EXERCISE REQUIREMENTS:
Reproduce exactly, from the data that follows, the line with "(347, 311) = (205, 279): none -> purple fork", the line with "(595, 394) = (420, 216): grey", and every line that lies between them.

SOURCE INFORMATION:
+ + + + + + +

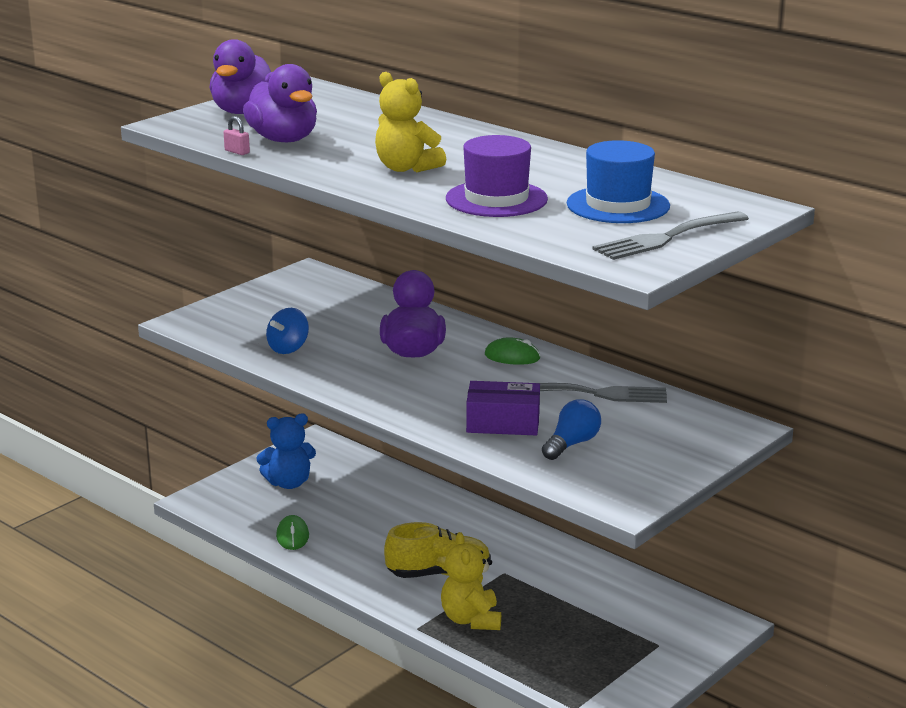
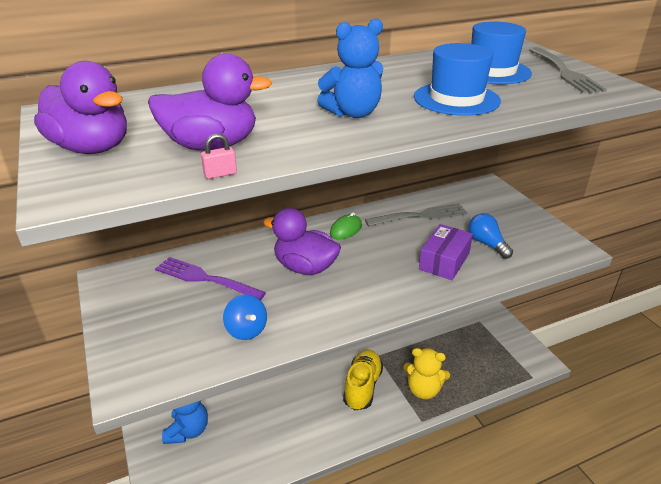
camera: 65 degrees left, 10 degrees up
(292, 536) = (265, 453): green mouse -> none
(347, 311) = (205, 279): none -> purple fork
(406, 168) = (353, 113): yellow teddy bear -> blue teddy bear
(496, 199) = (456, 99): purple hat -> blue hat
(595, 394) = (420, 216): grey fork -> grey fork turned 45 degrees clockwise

+ + + + + + +

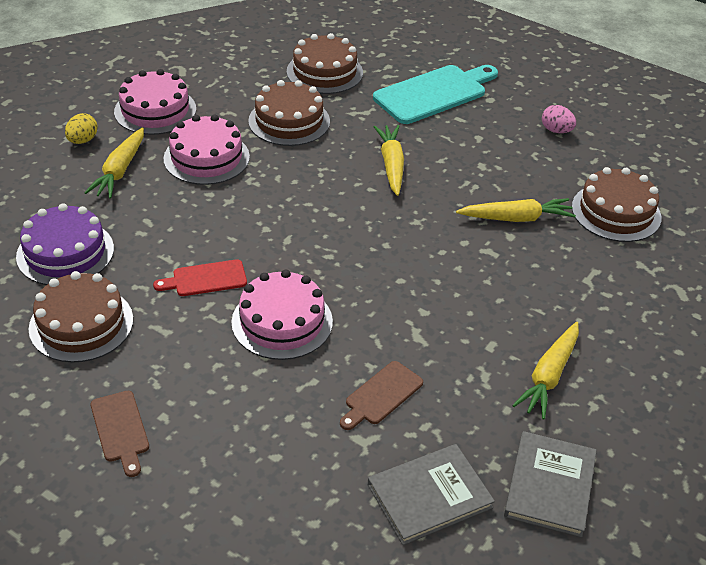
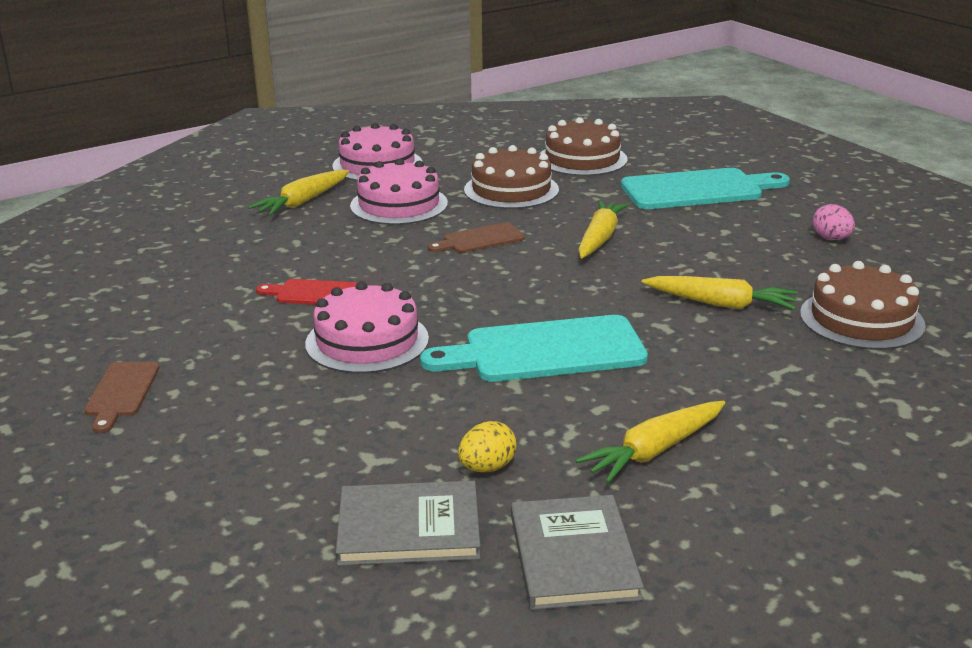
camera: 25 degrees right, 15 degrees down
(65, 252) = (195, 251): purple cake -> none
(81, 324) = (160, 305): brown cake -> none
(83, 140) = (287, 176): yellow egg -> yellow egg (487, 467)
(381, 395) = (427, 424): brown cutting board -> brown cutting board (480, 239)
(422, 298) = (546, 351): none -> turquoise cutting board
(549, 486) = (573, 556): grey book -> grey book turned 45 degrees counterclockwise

+ + + + + + +

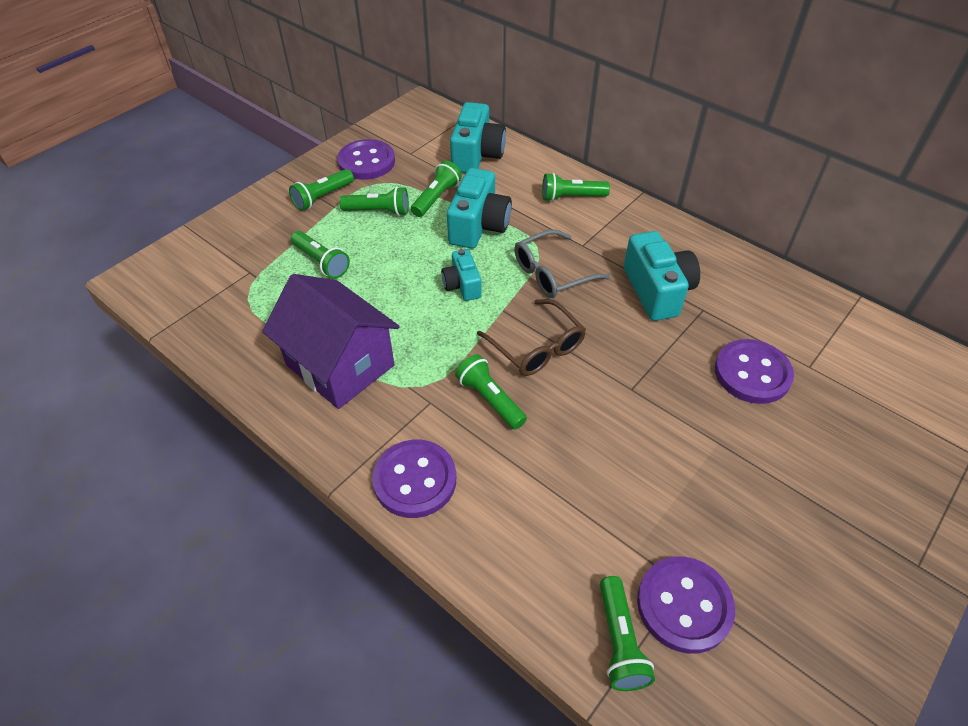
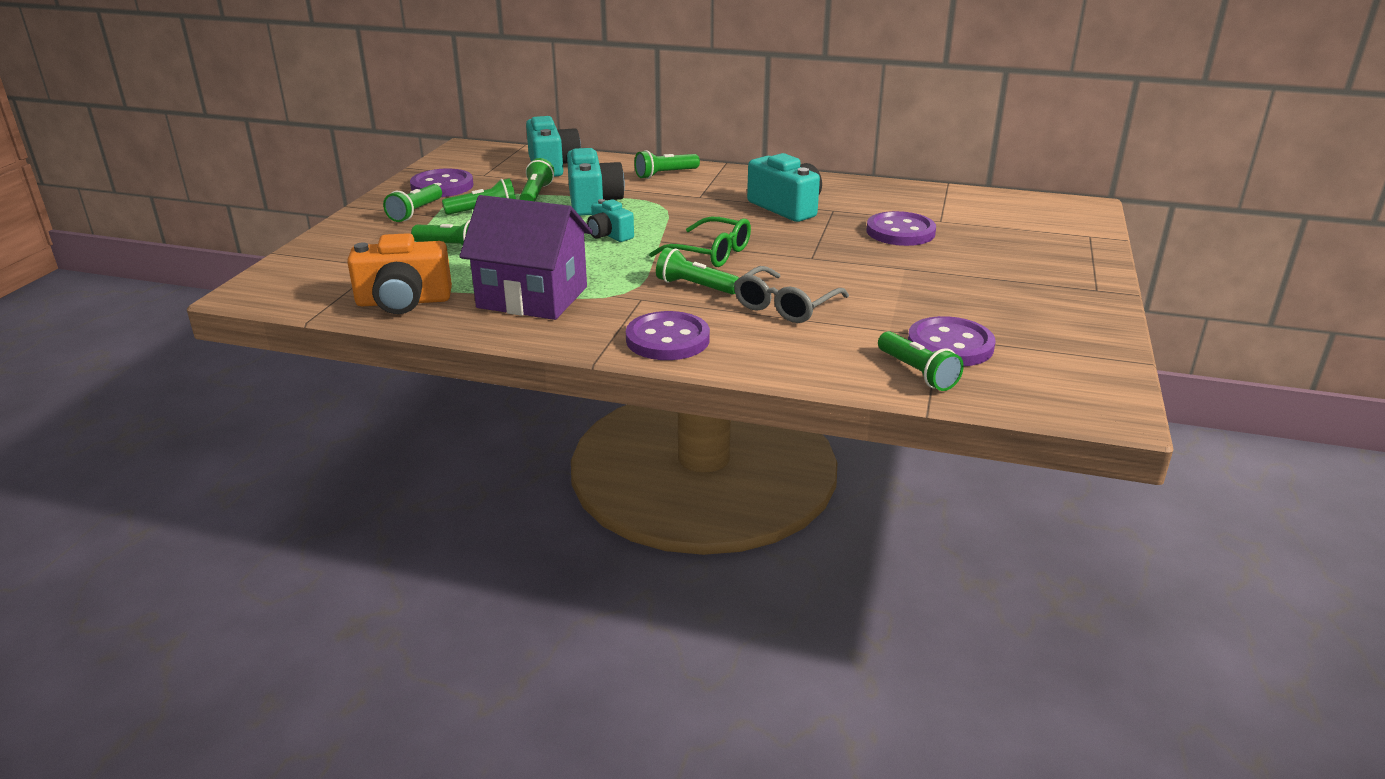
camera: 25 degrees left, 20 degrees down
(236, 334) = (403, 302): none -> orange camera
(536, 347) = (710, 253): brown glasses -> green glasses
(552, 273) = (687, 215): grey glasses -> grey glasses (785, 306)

+ + + + + + +

ANSWER TO THIS TASK:
(347, 311) = (205, 279): none -> purple fork
(406, 168) = (353, 113): yellow teddy bear -> blue teddy bear
(496, 199) = (456, 99): purple hat -> blue hat
(595, 394) = (420, 216): grey fork -> grey fork turned 45 degrees clockwise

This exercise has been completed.